◆ Problem requirements
In which lines of the data does the string "grün" appear? Copy every one.

◆ Data supplied
--- START ---

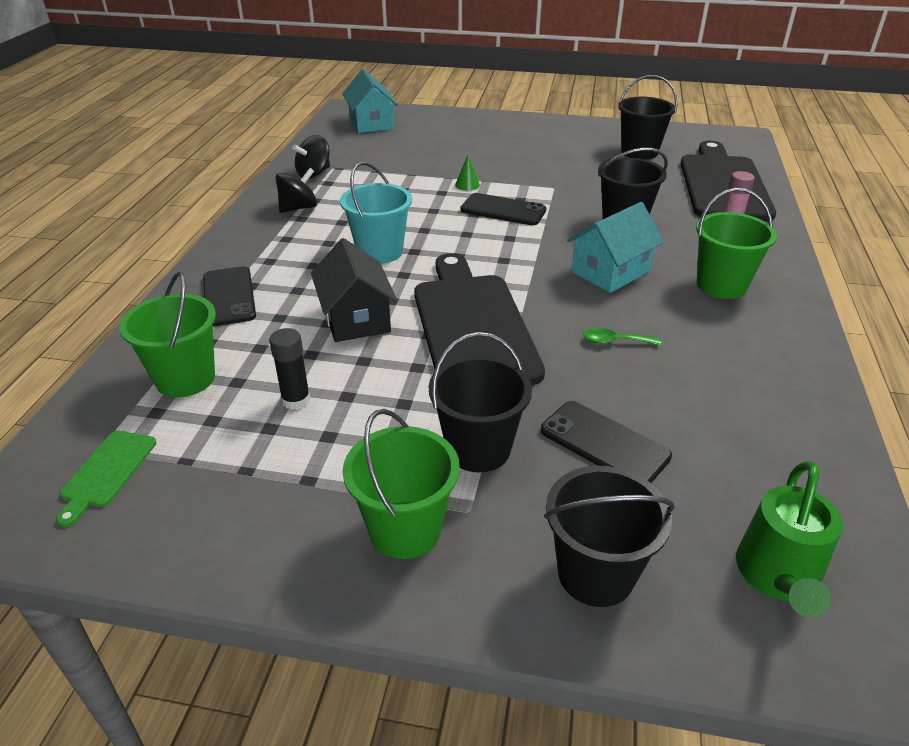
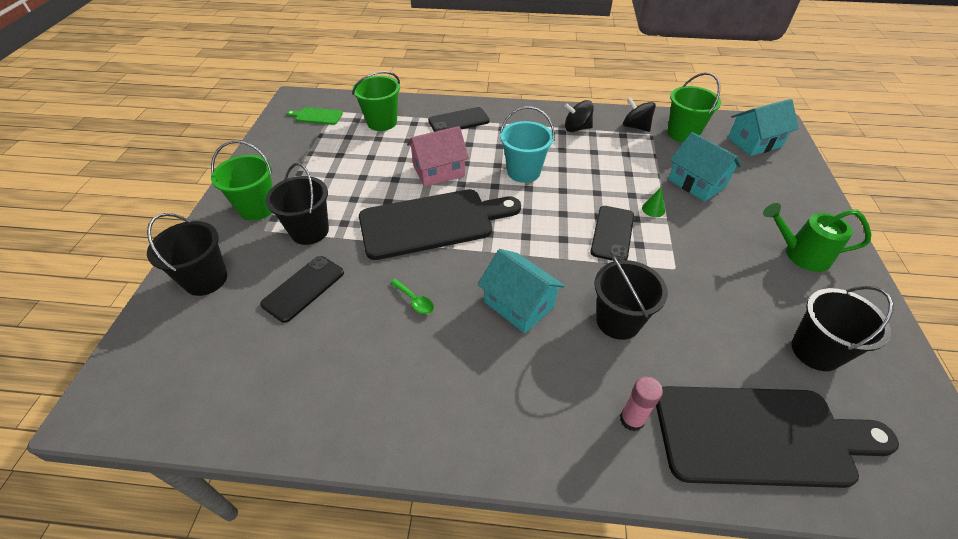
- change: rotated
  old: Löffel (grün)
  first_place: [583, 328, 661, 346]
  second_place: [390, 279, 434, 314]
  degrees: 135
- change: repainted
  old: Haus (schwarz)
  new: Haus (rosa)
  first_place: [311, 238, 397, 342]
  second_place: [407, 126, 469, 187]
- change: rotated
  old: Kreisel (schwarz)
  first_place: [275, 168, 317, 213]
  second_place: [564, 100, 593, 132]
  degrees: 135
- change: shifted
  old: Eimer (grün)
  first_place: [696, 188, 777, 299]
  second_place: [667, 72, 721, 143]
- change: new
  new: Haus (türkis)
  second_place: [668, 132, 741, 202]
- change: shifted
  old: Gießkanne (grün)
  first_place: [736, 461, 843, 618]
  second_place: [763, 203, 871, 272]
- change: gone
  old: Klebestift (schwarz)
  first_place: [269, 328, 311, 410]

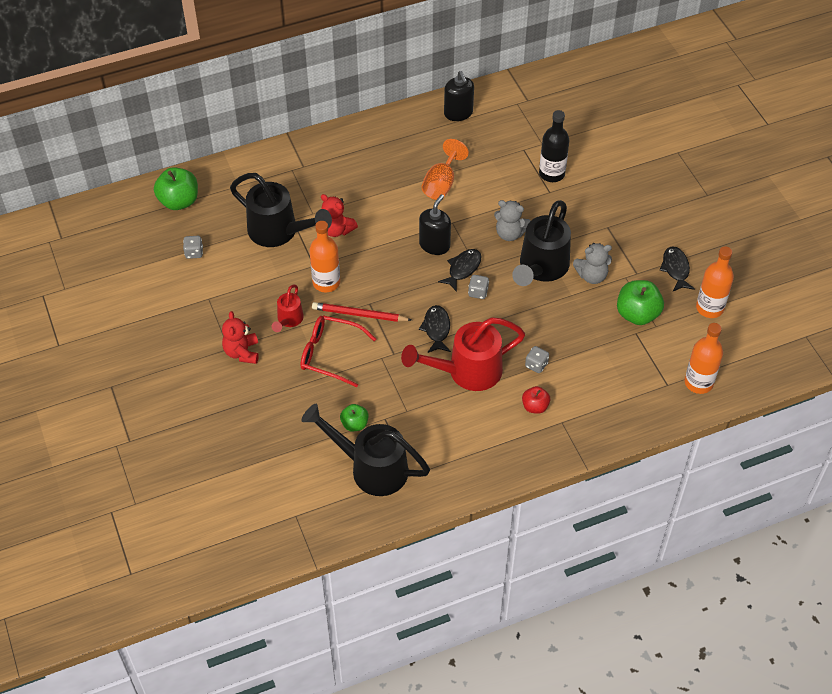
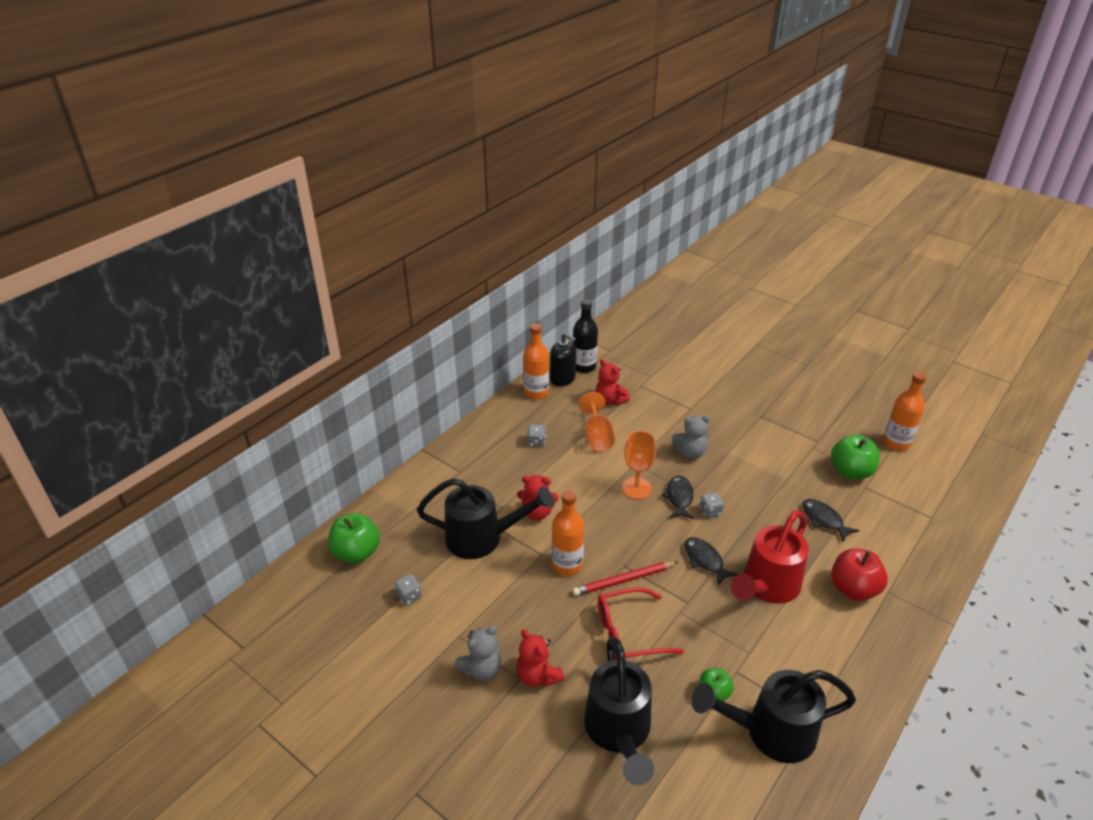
- change: shifted
  old: Teddybär (grau)
  first_place: [573, 243, 612, 284]
  second_place: [454, 626, 501, 681]
- change: shifted
  old: Flasche (orange)
  first_place: [685, 323, 723, 394]
  second_place: [523, 323, 549, 399]
- change: shifted
  old: Spielwürfel (grau)
  first_place: [525, 346, 549, 373]
  second_place: [527, 425, 546, 447]
- change: shifted
  old: Flasche (schwarz)
  first_place: [539, 110, 569, 182]
  second_place: [573, 299, 598, 373]
- change: shifted
  old: Gießkanne (schwarz)
  first_place: [512, 200, 571, 286]
  second_place: [584, 637, 654, 785]
- change: new
  new: Teddybär (rot)
  second_place: [596, 359, 630, 405]
- change: swapped
  old: Seifenspender (schwarz)
  new: Kelch (orange)
  first_place: [419, 194, 451, 255]
  second_place: [622, 431, 656, 499]
- change: shifted
  old: Fisch (schwarz)
  first_place: [660, 246, 695, 291]
  second_place: [802, 499, 859, 542]
- change: scaled
  old: Apfel (rot)
  first_place: [522, 386, 550, 414]
  second_place: [831, 548, 888, 601]
  factor: 1.73
- change: gone
  old: Gießkanne (rot)
  first_place: [272, 285, 304, 332]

--- END ---

◆ Reply
  old: Löffel (grün)
  old: Eimer (grün)
  old: Gießkanne (grün)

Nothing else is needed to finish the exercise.